Task description:
Write out exactly every line from the one containing "TOF3 pin XSHUT: 5 -> 14" through the final line of the material below, both included. Pictures are to be skipped.

Given data:

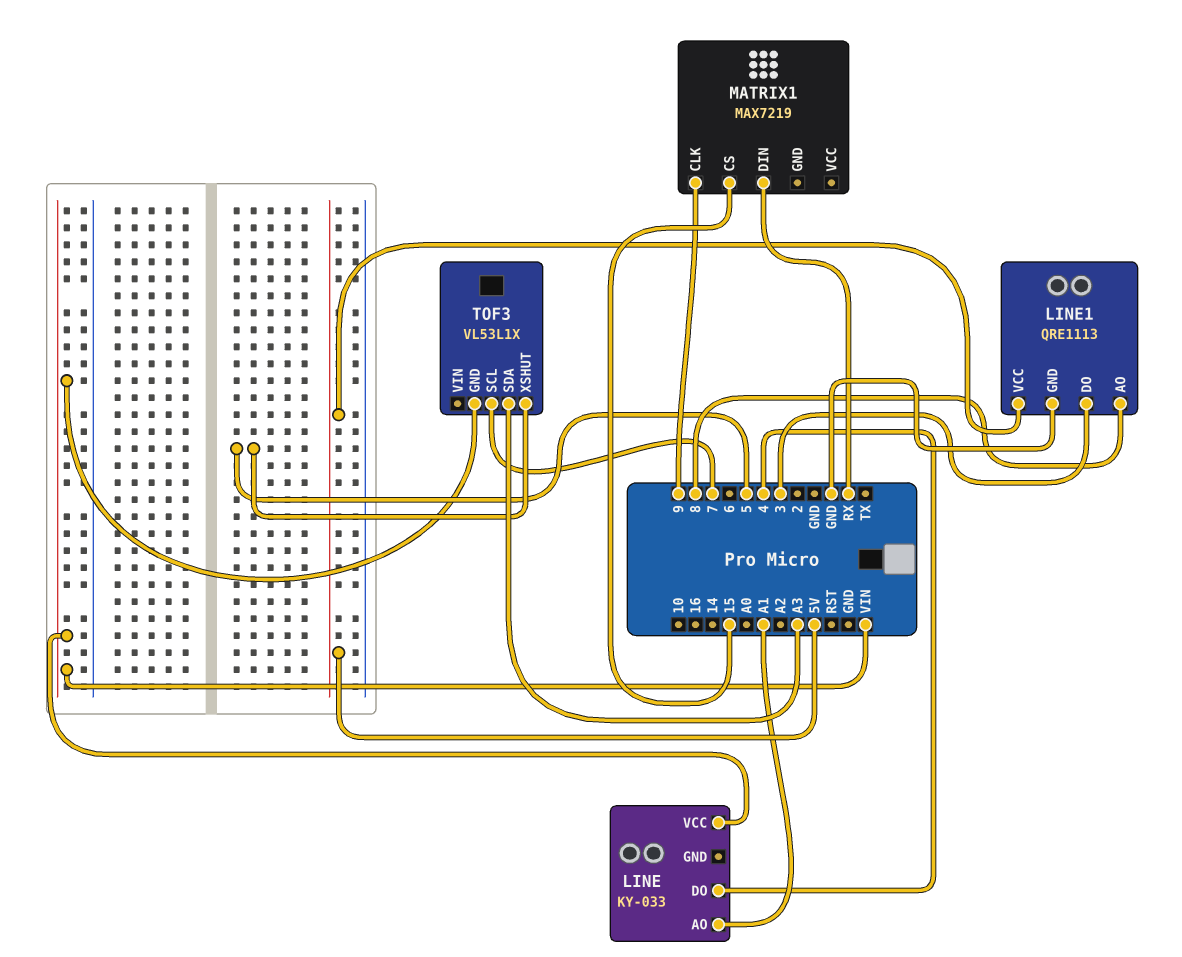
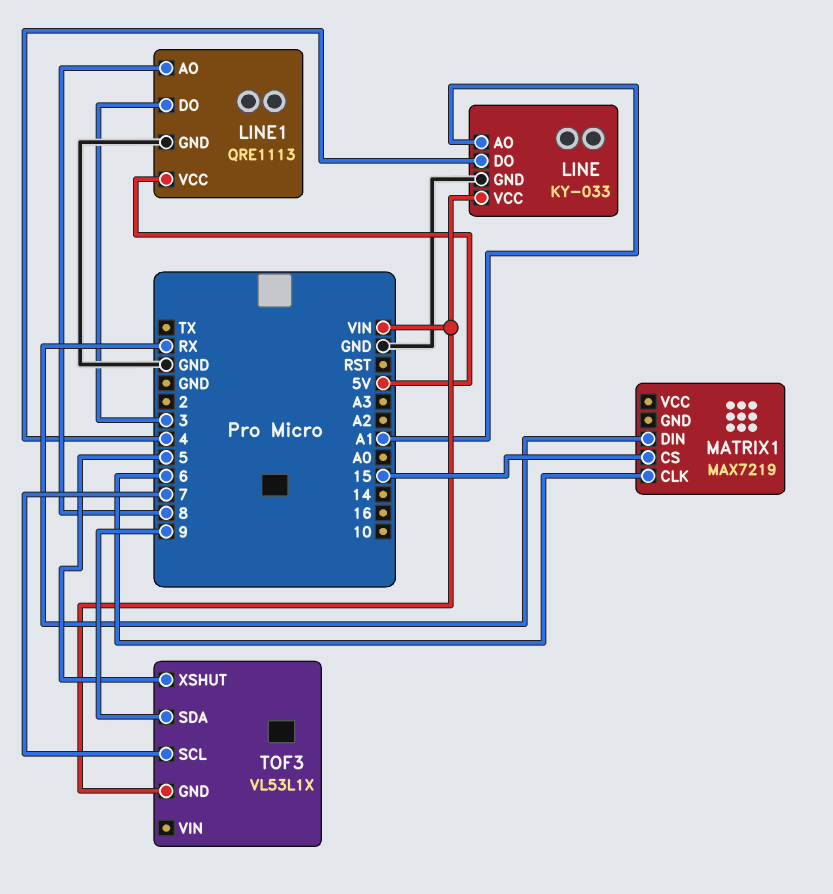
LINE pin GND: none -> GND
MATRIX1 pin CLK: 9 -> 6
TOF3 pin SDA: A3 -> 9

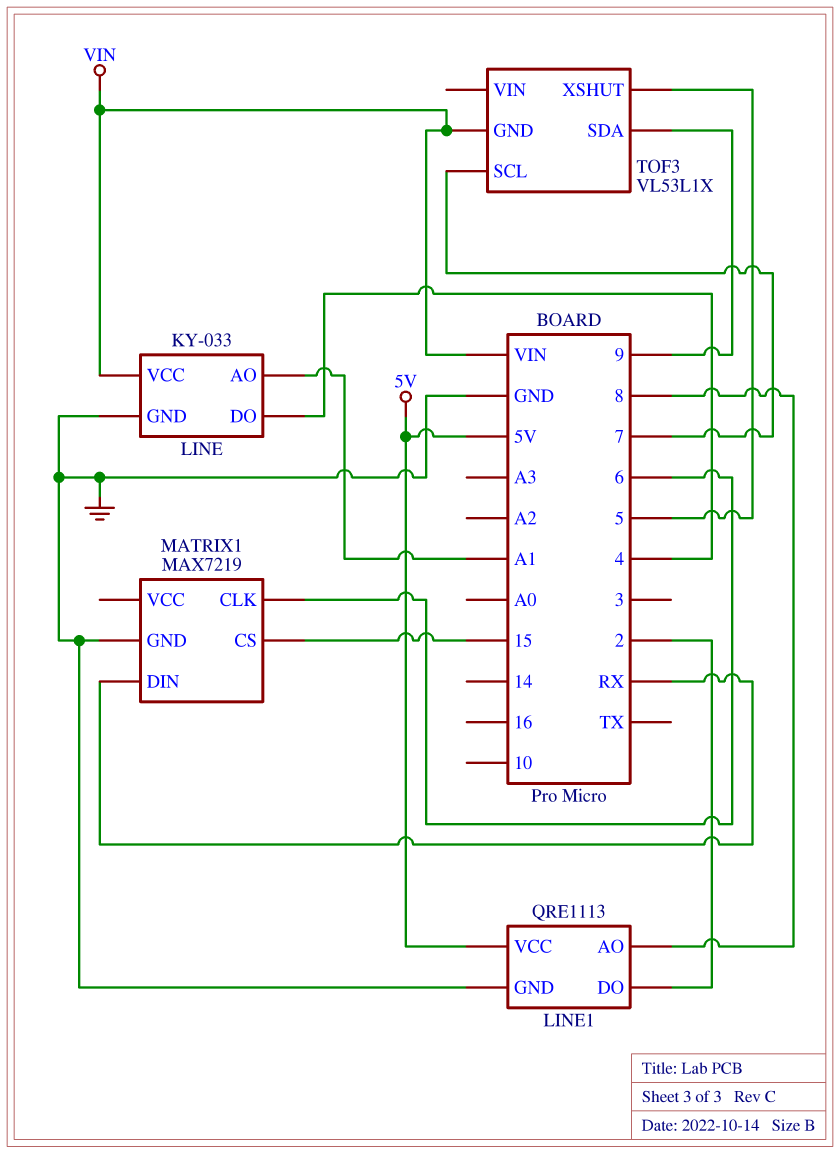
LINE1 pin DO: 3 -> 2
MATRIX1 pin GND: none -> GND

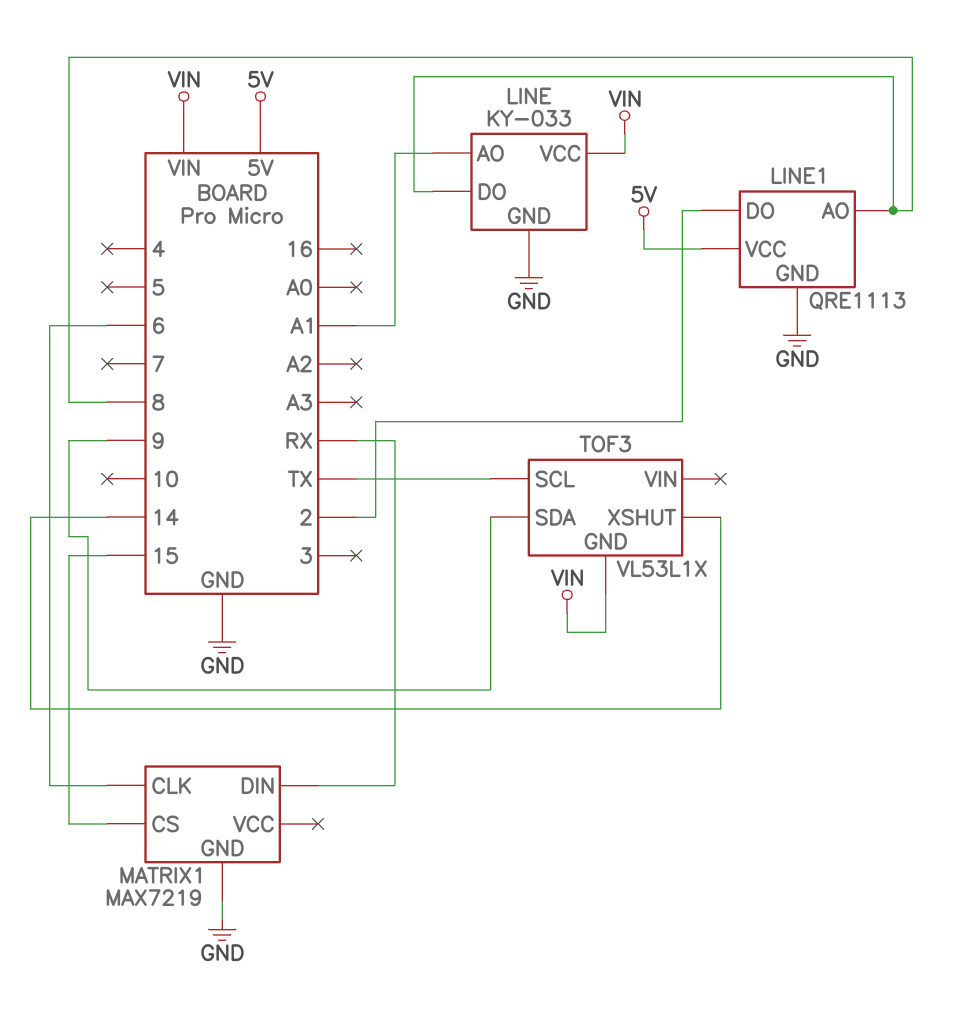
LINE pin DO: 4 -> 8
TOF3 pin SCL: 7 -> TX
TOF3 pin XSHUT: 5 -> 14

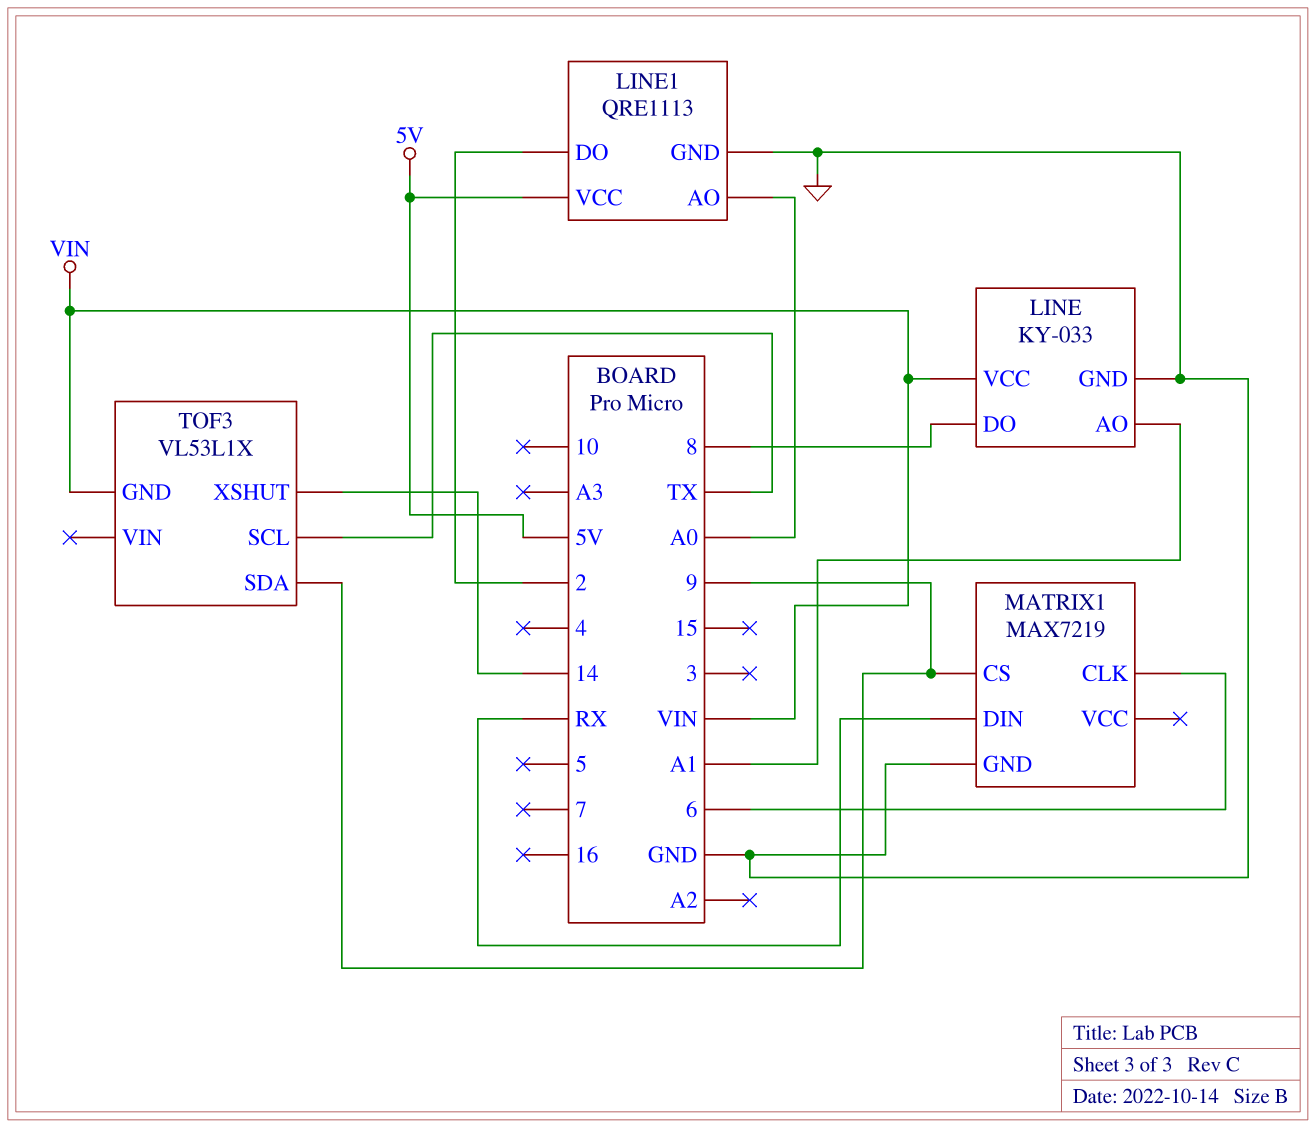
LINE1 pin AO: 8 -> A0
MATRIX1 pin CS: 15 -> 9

Finished task:
TOF3 pin XSHUT: 5 -> 14

LINE1 pin AO: 8 -> A0
MATRIX1 pin CS: 15 -> 9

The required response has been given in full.